Select the lines below containing the word "black".

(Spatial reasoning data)
★ ★ ★ ★ ★ ★ ★

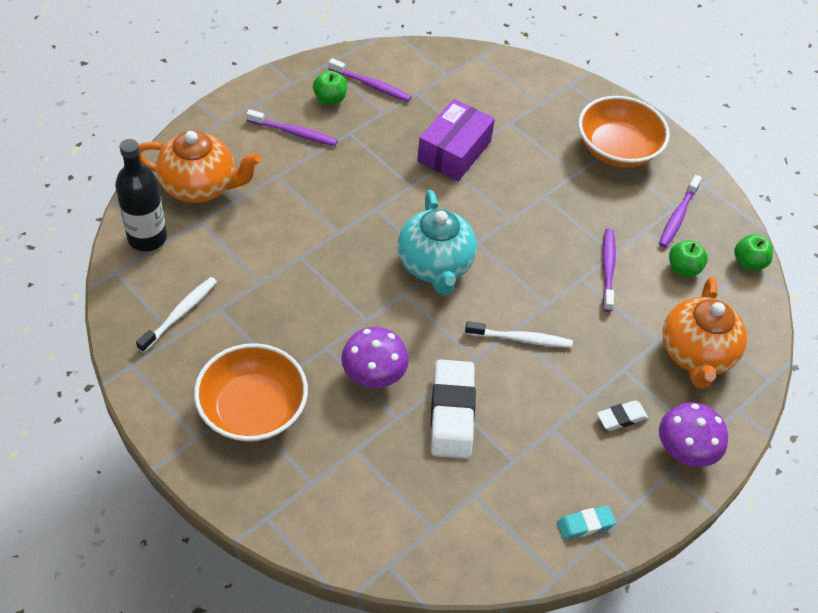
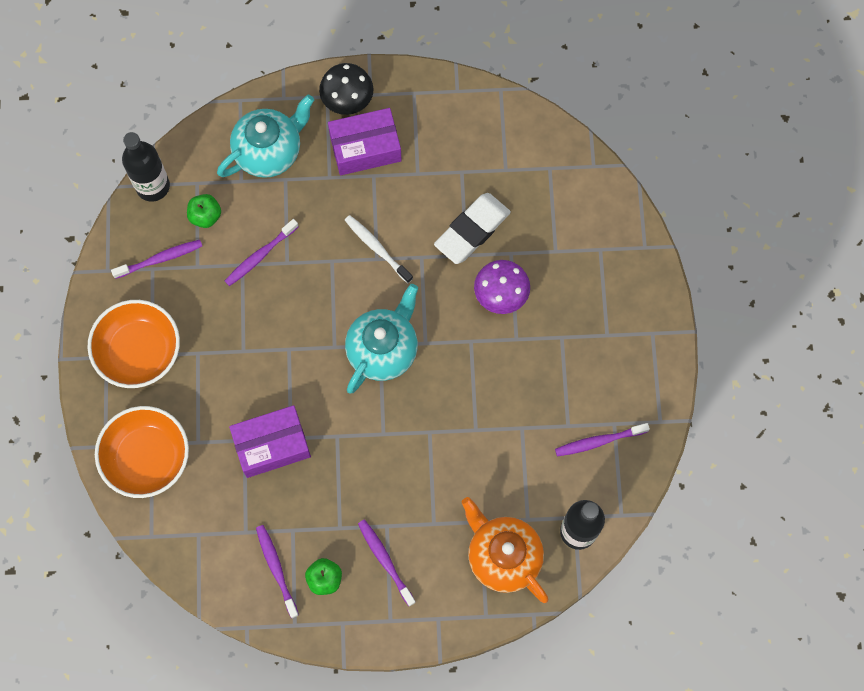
camera: 135 degrees left, 20 degrees up
(180, 314) = (599, 441): white toothbrush -> purple toothbrush
(253, 409) = (601, 327): orange bowl -> orange bowl (147, 457)
(585, 524) = (455, 104): turquoise eraser -> none
(621, 418) = (365, 148): white eraser -> purple box
(684, 450) = (347, 100): purple mushroom -> black mushroom
(696, 354) = (269, 151): orange teapot -> turquoise teapot
(748, 262) = (153, 186): green apple -> black bottle

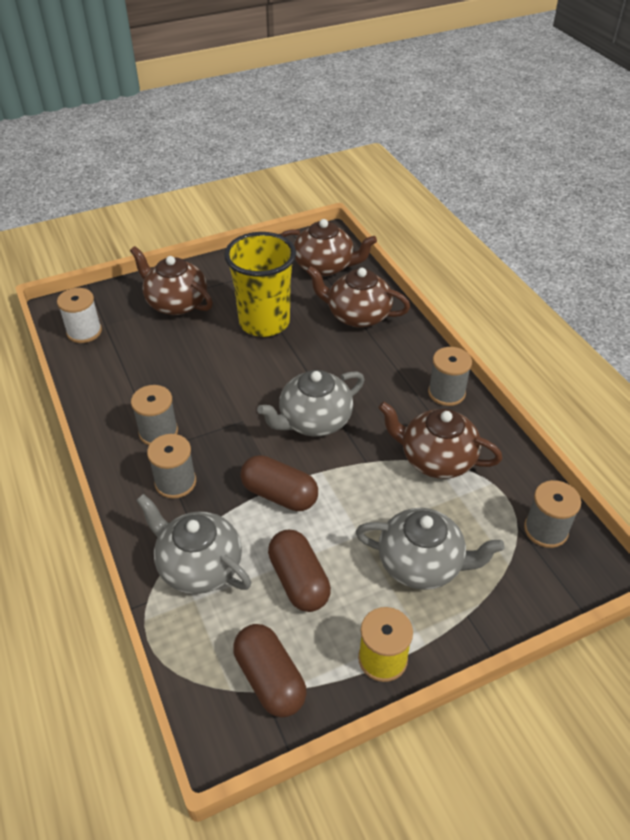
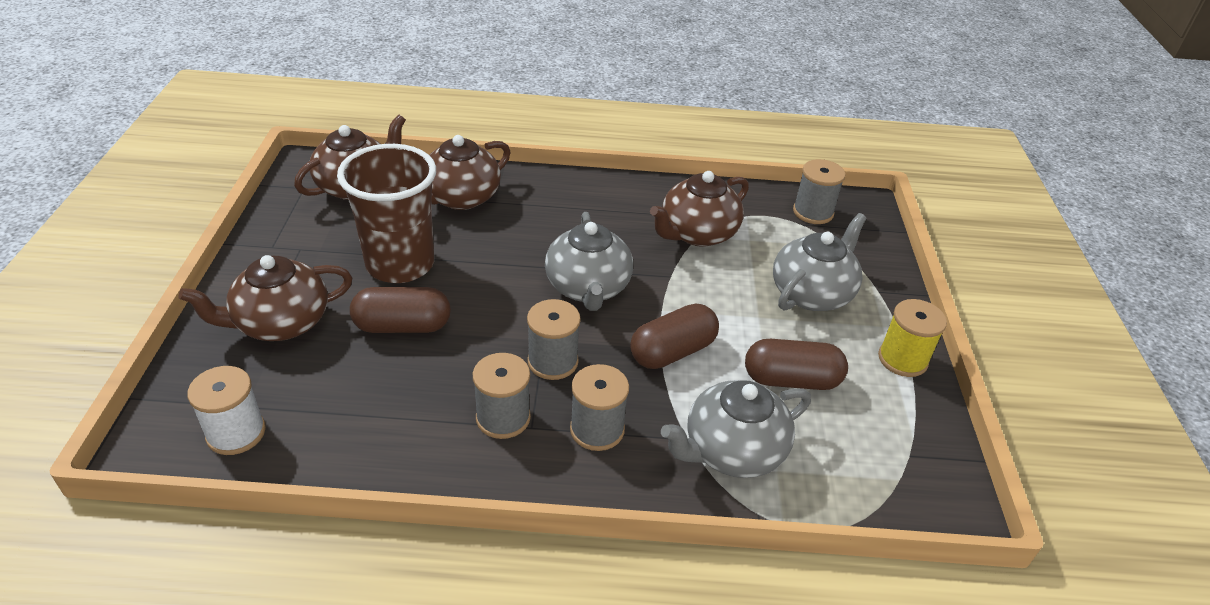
camera: 65 degrees left, 5 degrees down
(264, 322) = (400, 264): yellow cup -> brown cup
(270, 679) = (897, 445): brown capsule -> brown capsule (403, 326)
(446, 393) = (620, 192): grey spool -> grey spool (553, 361)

★ ★ ★ ★ ★ ★ ★

• _RESPONSE_
(684, 450) = (347, 100): purple mushroom -> black mushroom
(748, 262) = (153, 186): green apple -> black bottle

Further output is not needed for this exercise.